Assignment
Consider the listing below. Extract exactly the lines from the line containing "blue brick D5:F5" to the line containing "grey brick D4:E6", both included.

Recorded information
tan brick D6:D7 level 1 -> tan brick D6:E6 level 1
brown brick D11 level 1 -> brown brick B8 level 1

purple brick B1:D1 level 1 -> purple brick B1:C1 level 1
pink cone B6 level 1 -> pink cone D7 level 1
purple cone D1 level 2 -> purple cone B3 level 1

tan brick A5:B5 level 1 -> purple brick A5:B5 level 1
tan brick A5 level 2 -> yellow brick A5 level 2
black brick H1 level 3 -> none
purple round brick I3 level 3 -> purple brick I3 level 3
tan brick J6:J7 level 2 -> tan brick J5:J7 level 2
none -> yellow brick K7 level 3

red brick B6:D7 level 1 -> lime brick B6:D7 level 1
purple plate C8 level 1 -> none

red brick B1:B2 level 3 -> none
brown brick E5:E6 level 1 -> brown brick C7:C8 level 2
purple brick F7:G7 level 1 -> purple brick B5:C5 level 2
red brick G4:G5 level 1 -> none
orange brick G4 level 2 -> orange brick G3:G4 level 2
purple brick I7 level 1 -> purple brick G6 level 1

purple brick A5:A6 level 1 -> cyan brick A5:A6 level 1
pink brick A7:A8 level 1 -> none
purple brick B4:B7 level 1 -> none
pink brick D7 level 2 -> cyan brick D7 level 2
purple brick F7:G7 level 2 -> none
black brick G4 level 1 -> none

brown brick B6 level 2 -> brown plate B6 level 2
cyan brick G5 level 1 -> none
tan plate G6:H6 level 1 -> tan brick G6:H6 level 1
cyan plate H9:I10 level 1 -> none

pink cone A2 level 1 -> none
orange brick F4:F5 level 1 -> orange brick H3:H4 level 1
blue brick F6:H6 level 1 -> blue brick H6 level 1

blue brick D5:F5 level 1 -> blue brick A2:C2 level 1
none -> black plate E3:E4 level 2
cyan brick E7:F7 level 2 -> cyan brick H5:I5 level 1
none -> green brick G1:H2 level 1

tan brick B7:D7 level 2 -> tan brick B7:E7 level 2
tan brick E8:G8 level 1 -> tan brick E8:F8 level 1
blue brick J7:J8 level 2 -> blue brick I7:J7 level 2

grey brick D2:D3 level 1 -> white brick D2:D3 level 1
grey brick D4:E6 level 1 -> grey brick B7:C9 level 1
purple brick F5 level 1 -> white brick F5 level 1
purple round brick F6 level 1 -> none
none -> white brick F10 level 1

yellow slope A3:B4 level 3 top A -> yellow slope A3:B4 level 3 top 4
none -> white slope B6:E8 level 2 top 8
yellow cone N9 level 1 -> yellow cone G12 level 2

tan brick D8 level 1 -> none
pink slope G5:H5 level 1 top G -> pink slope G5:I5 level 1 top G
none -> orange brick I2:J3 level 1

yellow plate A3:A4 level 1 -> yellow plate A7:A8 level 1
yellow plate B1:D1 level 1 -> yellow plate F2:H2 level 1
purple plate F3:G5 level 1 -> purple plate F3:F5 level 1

Result of this task
blue brick D5:F5 level 1 -> blue brick A2:C2 level 1
none -> black plate E3:E4 level 2
cyan brick E7:F7 level 2 -> cyan brick H5:I5 level 1
none -> green brick G1:H2 level 1

tan brick B7:D7 level 2 -> tan brick B7:E7 level 2
tan brick E8:G8 level 1 -> tan brick E8:F8 level 1
blue brick J7:J8 level 2 -> blue brick I7:J7 level 2

grey brick D2:D3 level 1 -> white brick D2:D3 level 1
grey brick D4:E6 level 1 -> grey brick B7:C9 level 1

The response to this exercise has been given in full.